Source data

******************************

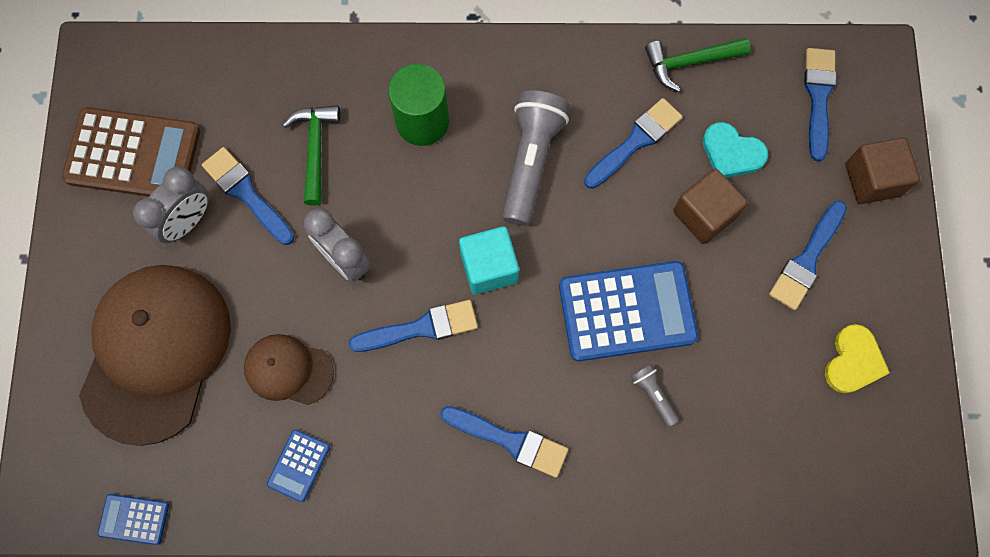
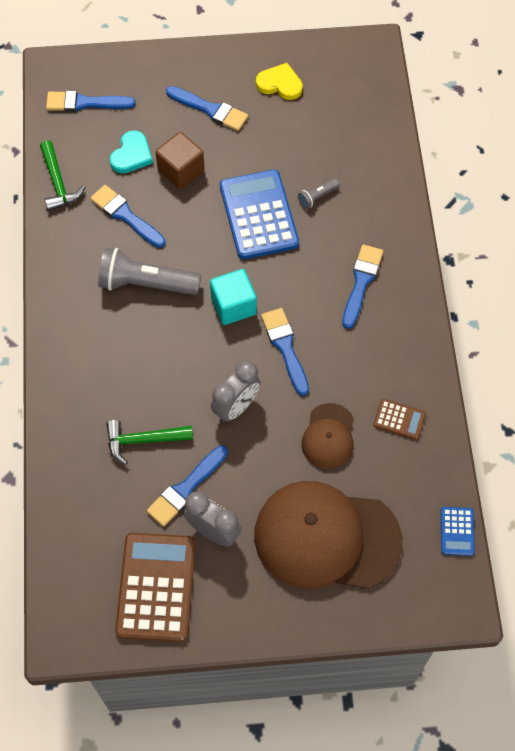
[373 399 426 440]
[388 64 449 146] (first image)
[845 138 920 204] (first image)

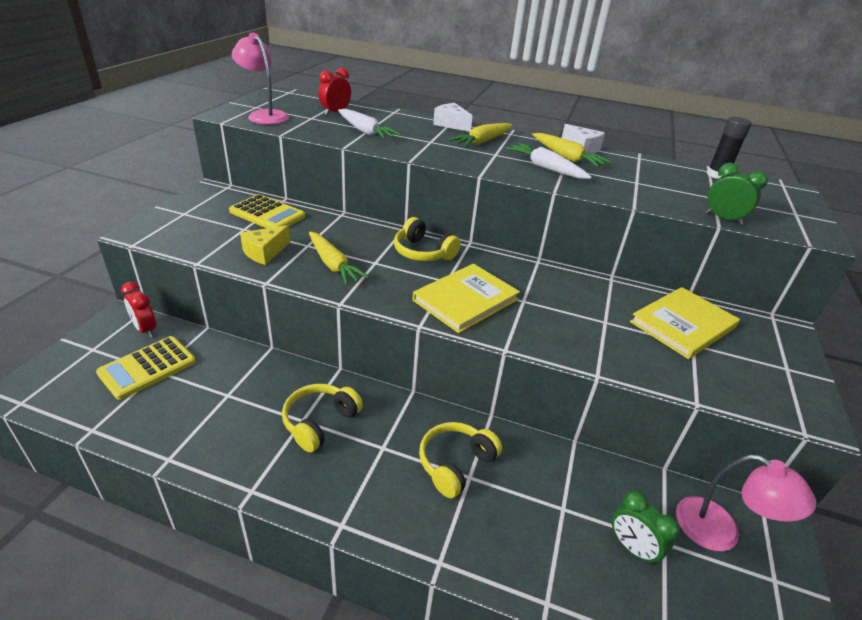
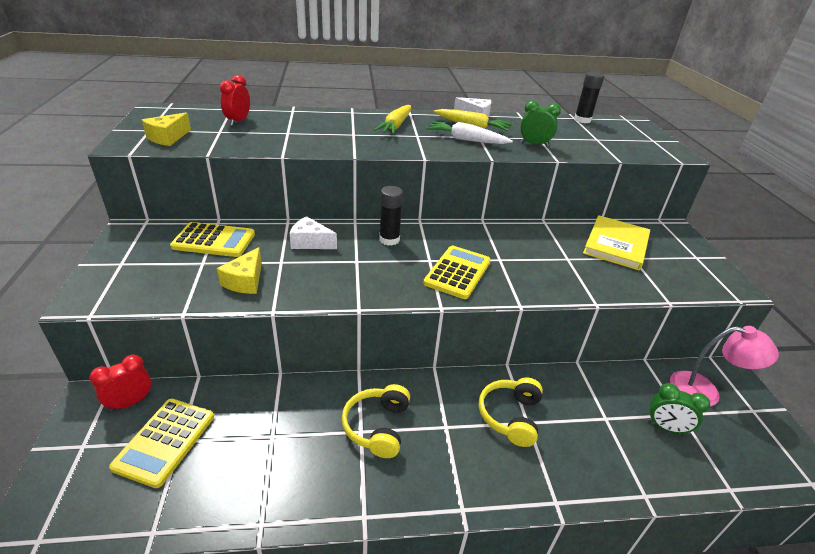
[89 355 151 411]
[142 112 191 146]
[290 216 337 249]
[379 186 403 245]
[423 246 491 299]
[520 100 561 147]
[309 232 369 285] (first image)
[338 109 401 139] (first image)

******************************

# ASSIGNMENT
Copy exactly, please, the span of lines that begins at the line with "[520 100 561 147]" and ends at the last line of the data, both included.

# PROBLEM SOLUTION
[520 100 561 147]
[309 232 369 285] (first image)
[338 109 401 139] (first image)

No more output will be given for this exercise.